» **WHAT TO WORK ON**:
Transcribe the data below exactly, but only from the line containing "(339, 447) = (482, 237): white" through its final line, both included.

» **STUDY MATERIAL**:
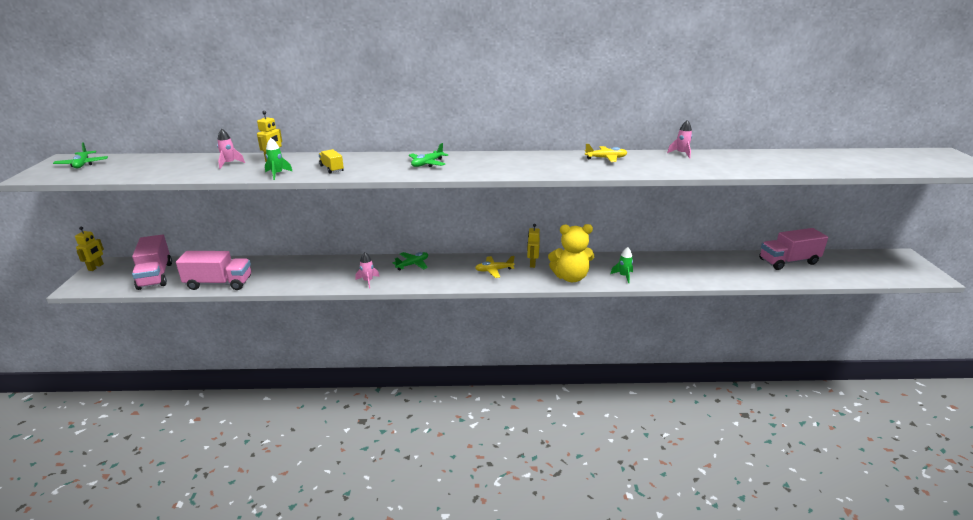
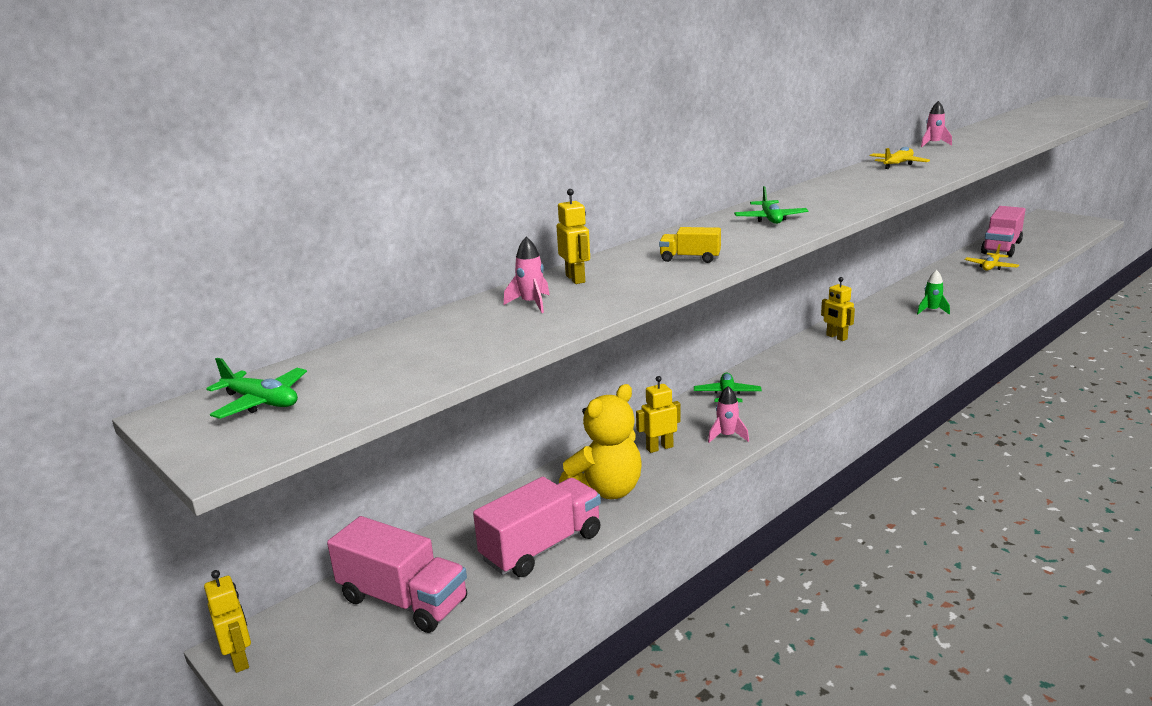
camera: 40 degrees left, 5 degrees down
(277, 174) = (650, 287): green rocket -> none
(335, 271) = (659, 448): none -> yellow robot
(494, 270) = (820, 360): yellow plane -> yellow plane (991, 267)
(570, 277) = (897, 332): yellow teddy bear -> yellow teddy bear (606, 491)

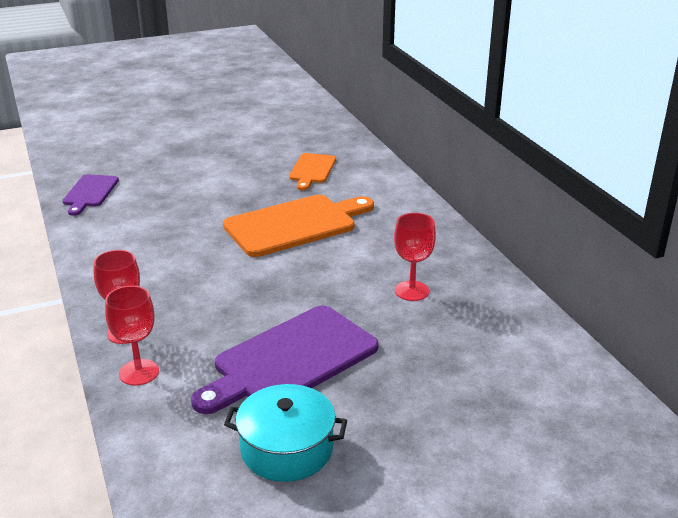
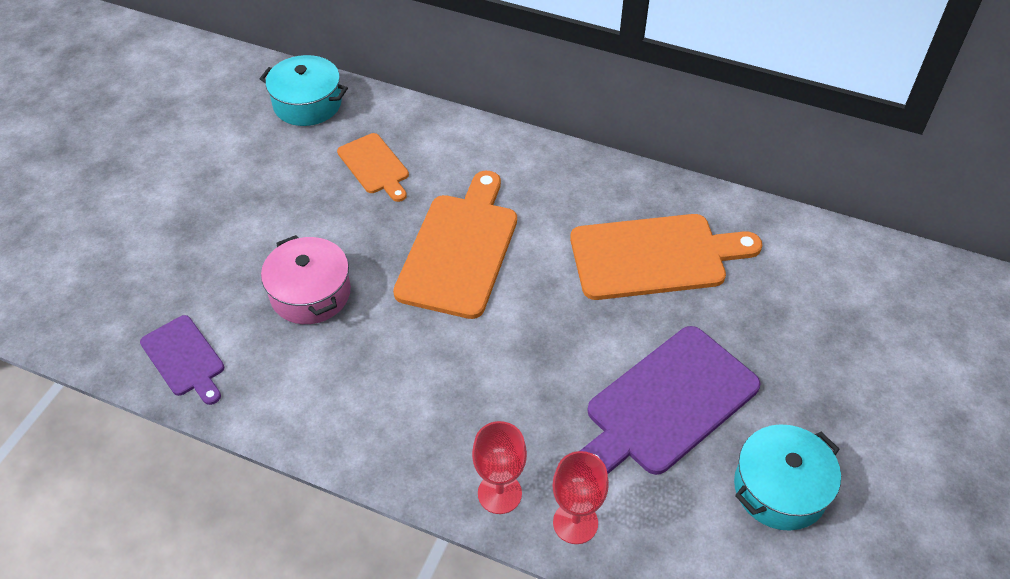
camera: 45 degrees left, 20 degrees up
(187, 201) = (310, 293): none -> pink pot
(290, 360) = (667, 404): purple cutting board -> purple cutting board turned 45 degrees clockwise
(321, 131) = (307, 104): none -> turquoise pot
(412, 291) = (654, 256): red goblet -> orange cutting board

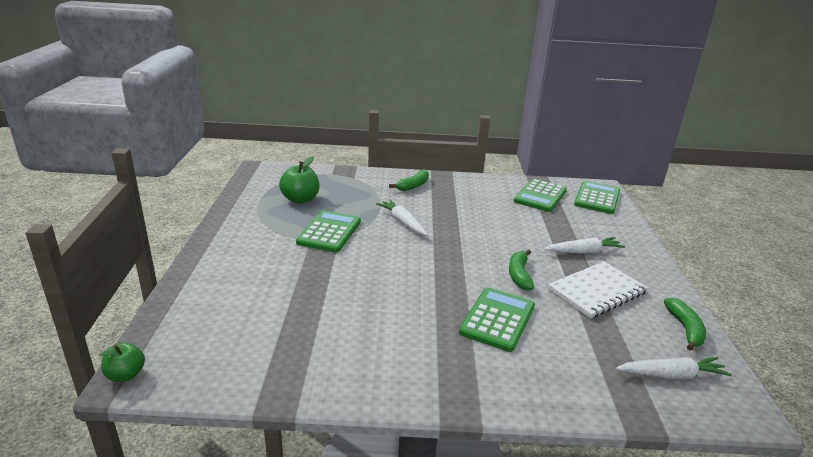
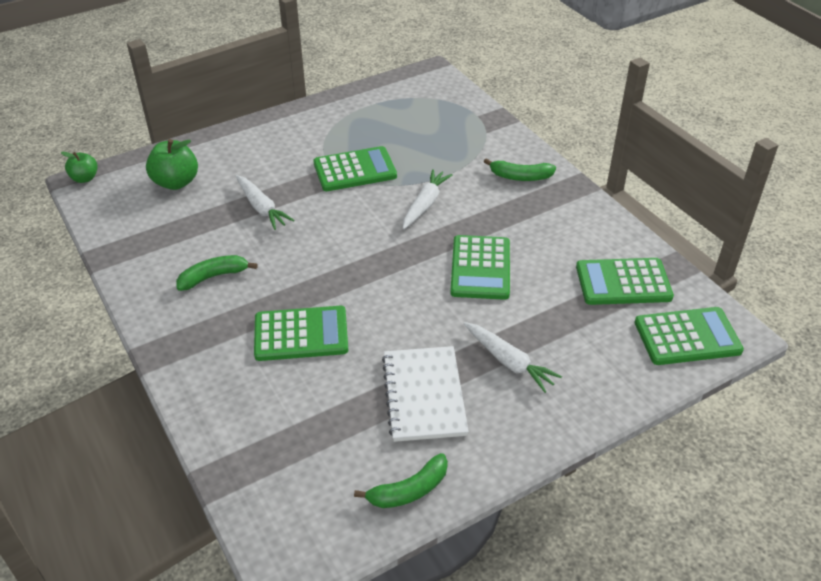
camera: 60 degrees right, 15 degrees up
(300, 199) = (398, 125): green apple -> green apple (176, 182)
(488, 228) = (480, 268): none -> green calculator
(519, 275) = (400, 324): green banana -> green banana (213, 277)
(597, 291) = (424, 395): white notebook -> white notebook turned 60 degrees clockwise
(671, 375) = (306, 491): white carrot -> white carrot (261, 208)

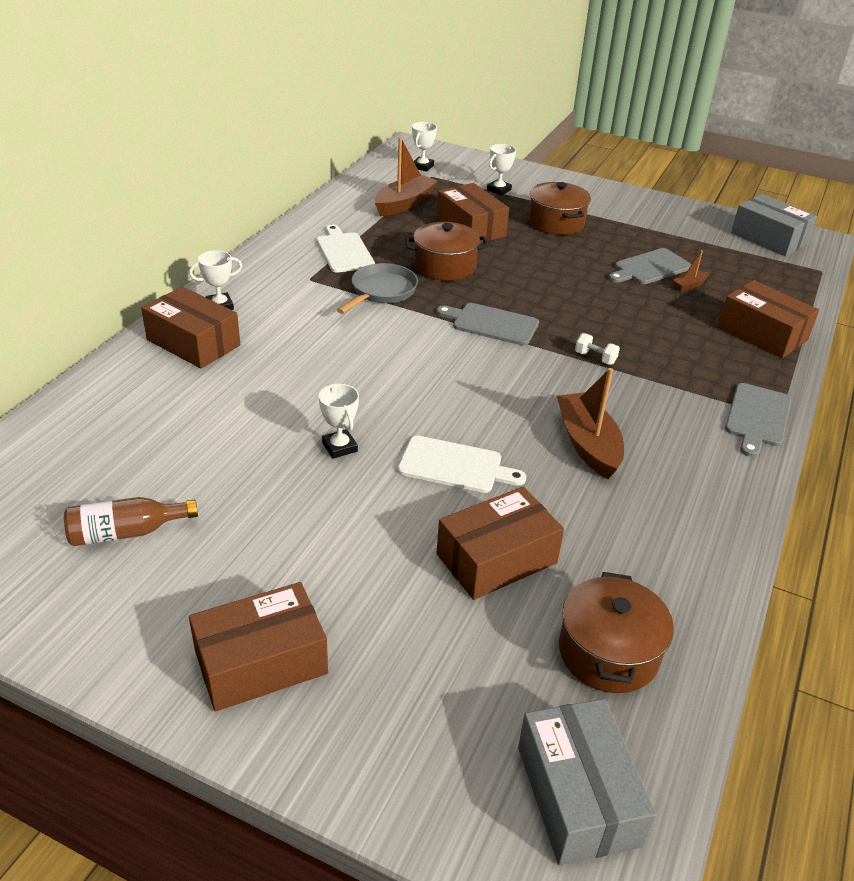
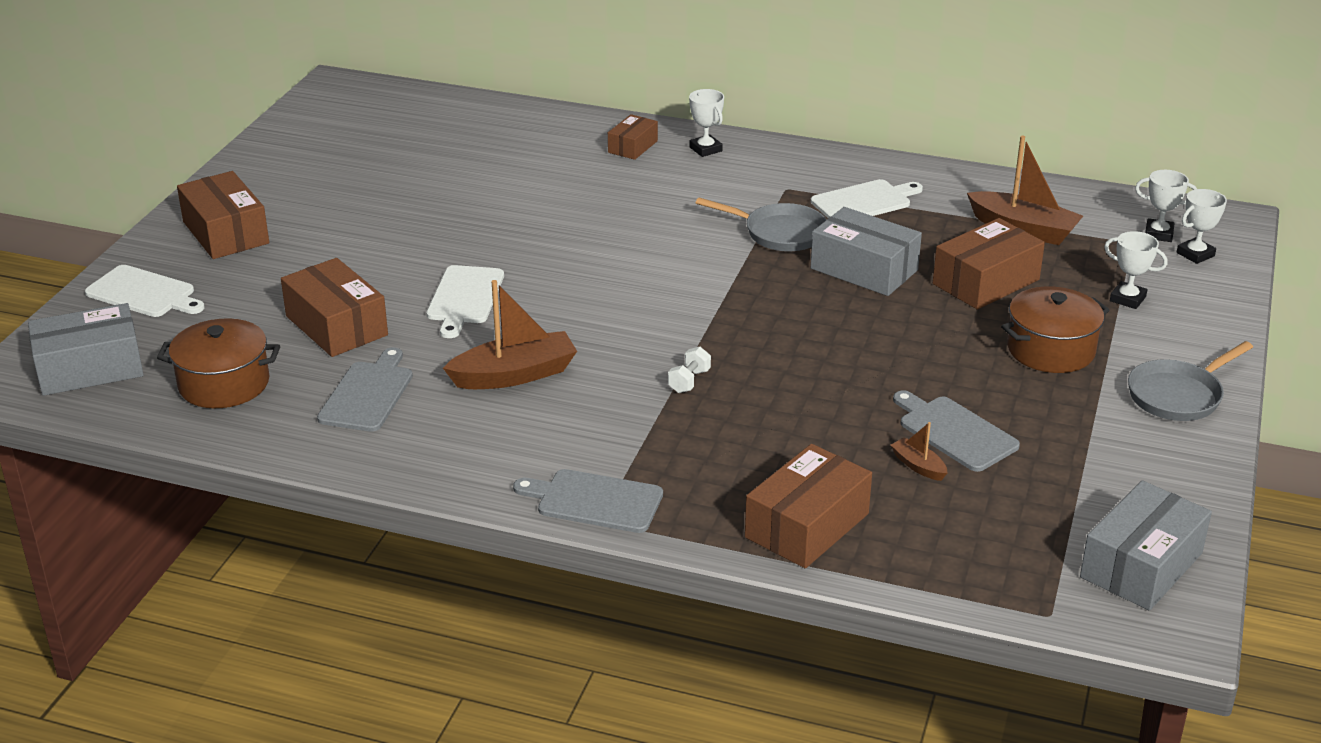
camera: 85 degrees right, 5 degrees down
(126, 532) = (360, 162): brown bottle -> none
(193, 342) = (633, 147): brown box -> brown box, size x0.58
(339, 447) = (482, 237): white trophy -> white trophy (1195, 254)
(399, 746) = (144, 293): none -> white cutting board
(444, 266) = (864, 269): brown pot -> grey box
(491, 324) = (739, 308): grey cutting board -> grey cutting board (368, 394)
(605, 197) = (1178, 395): none -> grey pan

» **RESPONSE TO THIS EXERCISE**:
(339, 447) = (482, 237): white trophy -> white trophy (1195, 254)
(399, 746) = (144, 293): none -> white cutting board
(444, 266) = (864, 269): brown pot -> grey box
(491, 324) = (739, 308): grey cutting board -> grey cutting board (368, 394)
(605, 197) = (1178, 395): none -> grey pan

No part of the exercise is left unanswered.